* Your task
Reproduce every entry exactly.
- Opening Delimiter -
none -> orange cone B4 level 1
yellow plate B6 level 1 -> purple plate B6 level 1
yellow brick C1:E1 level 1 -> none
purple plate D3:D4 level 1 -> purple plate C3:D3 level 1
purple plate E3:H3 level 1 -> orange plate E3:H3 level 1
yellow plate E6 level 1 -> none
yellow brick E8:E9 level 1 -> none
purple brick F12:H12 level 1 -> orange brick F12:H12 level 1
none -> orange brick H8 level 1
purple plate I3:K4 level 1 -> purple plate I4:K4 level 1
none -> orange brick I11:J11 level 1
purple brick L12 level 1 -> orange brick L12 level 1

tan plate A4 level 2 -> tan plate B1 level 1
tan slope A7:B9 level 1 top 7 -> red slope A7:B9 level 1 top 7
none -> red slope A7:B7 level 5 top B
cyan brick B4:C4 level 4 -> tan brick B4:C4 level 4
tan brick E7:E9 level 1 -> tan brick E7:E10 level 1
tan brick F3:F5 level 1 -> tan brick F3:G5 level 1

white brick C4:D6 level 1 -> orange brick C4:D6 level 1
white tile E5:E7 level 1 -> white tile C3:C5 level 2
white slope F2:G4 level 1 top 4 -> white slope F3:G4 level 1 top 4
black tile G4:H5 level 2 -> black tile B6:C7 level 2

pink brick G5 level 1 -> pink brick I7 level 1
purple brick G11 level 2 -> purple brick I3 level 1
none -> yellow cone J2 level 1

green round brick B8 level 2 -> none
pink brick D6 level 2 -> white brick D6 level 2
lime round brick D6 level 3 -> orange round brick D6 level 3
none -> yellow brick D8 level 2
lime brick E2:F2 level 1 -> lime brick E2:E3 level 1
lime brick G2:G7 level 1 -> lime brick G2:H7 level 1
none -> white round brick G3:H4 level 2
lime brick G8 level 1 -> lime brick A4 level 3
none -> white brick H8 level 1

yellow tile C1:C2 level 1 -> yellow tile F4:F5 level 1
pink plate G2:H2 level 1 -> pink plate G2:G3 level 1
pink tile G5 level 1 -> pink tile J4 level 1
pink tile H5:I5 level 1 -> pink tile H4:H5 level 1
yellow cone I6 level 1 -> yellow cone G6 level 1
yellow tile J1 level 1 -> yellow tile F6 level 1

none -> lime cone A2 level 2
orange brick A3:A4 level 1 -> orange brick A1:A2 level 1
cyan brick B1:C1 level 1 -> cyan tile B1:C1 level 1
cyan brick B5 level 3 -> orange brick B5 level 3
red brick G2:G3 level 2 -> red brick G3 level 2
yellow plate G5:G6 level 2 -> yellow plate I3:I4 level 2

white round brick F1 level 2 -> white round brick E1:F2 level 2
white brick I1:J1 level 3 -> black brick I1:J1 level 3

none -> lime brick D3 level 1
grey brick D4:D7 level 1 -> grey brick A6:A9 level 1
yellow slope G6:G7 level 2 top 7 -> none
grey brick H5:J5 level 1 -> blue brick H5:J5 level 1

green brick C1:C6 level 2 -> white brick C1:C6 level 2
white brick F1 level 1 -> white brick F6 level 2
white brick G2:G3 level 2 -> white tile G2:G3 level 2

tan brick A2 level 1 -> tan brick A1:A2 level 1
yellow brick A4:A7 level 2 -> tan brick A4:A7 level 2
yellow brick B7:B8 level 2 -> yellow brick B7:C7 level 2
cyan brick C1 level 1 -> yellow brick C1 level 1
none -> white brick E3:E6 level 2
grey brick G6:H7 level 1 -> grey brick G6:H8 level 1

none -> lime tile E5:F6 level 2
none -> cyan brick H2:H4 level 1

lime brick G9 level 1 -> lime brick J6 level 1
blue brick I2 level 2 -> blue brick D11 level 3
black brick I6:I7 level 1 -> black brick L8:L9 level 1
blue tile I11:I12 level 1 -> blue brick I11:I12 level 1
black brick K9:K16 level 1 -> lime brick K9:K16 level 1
- Closing Delimiter -
* Output
none -> orange cone B4 level 1
yellow plate B6 level 1 -> purple plate B6 level 1
yellow brick C1:E1 level 1 -> none
purple plate D3:D4 level 1 -> purple plate C3:D3 level 1
purple plate E3:H3 level 1 -> orange plate E3:H3 level 1
yellow plate E6 level 1 -> none
yellow brick E8:E9 level 1 -> none
purple brick F12:H12 level 1 -> orange brick F12:H12 level 1
none -> orange brick H8 level 1
purple plate I3:K4 level 1 -> purple plate I4:K4 level 1
none -> orange brick I11:J11 level 1
purple brick L12 level 1 -> orange brick L12 level 1

tan plate A4 level 2 -> tan plate B1 level 1
tan slope A7:B9 level 1 top 7 -> red slope A7:B9 level 1 top 7
none -> red slope A7:B7 level 5 top B
cyan brick B4:C4 level 4 -> tan brick B4:C4 level 4
tan brick E7:E9 level 1 -> tan brick E7:E10 level 1
tan brick F3:F5 level 1 -> tan brick F3:G5 level 1

white brick C4:D6 level 1 -> orange brick C4:D6 level 1
white tile E5:E7 level 1 -> white tile C3:C5 level 2
white slope F2:G4 level 1 top 4 -> white slope F3:G4 level 1 top 4
black tile G4:H5 level 2 -> black tile B6:C7 level 2

pink brick G5 level 1 -> pink brick I7 level 1
purple brick G11 level 2 -> purple brick I3 level 1
none -> yellow cone J2 level 1

green round brick B8 level 2 -> none
pink brick D6 level 2 -> white brick D6 level 2
lime round brick D6 level 3 -> orange round brick D6 level 3
none -> yellow brick D8 level 2
lime brick E2:F2 level 1 -> lime brick E2:E3 level 1
lime brick G2:G7 level 1 -> lime brick G2:H7 level 1
none -> white round brick G3:H4 level 2
lime brick G8 level 1 -> lime brick A4 level 3
none -> white brick H8 level 1

yellow tile C1:C2 level 1 -> yellow tile F4:F5 level 1
pink plate G2:H2 level 1 -> pink plate G2:G3 level 1
pink tile G5 level 1 -> pink tile J4 level 1
pink tile H5:I5 level 1 -> pink tile H4:H5 level 1
yellow cone I6 level 1 -> yellow cone G6 level 1
yellow tile J1 level 1 -> yellow tile F6 level 1

none -> lime cone A2 level 2
orange brick A3:A4 level 1 -> orange brick A1:A2 level 1
cyan brick B1:C1 level 1 -> cyan tile B1:C1 level 1
cyan brick B5 level 3 -> orange brick B5 level 3
red brick G2:G3 level 2 -> red brick G3 level 2
yellow plate G5:G6 level 2 -> yellow plate I3:I4 level 2

white round brick F1 level 2 -> white round brick E1:F2 level 2
white brick I1:J1 level 3 -> black brick I1:J1 level 3

none -> lime brick D3 level 1
grey brick D4:D7 level 1 -> grey brick A6:A9 level 1
yellow slope G6:G7 level 2 top 7 -> none
grey brick H5:J5 level 1 -> blue brick H5:J5 level 1

green brick C1:C6 level 2 -> white brick C1:C6 level 2
white brick F1 level 1 -> white brick F6 level 2
white brick G2:G3 level 2 -> white tile G2:G3 level 2

tan brick A2 level 1 -> tan brick A1:A2 level 1
yellow brick A4:A7 level 2 -> tan brick A4:A7 level 2
yellow brick B7:B8 level 2 -> yellow brick B7:C7 level 2
cyan brick C1 level 1 -> yellow brick C1 level 1
none -> white brick E3:E6 level 2
grey brick G6:H7 level 1 -> grey brick G6:H8 level 1

none -> lime tile E5:F6 level 2
none -> cyan brick H2:H4 level 1

lime brick G9 level 1 -> lime brick J6 level 1
blue brick I2 level 2 -> blue brick D11 level 3
black brick I6:I7 level 1 -> black brick L8:L9 level 1
blue tile I11:I12 level 1 -> blue brick I11:I12 level 1
black brick K9:K16 level 1 -> lime brick K9:K16 level 1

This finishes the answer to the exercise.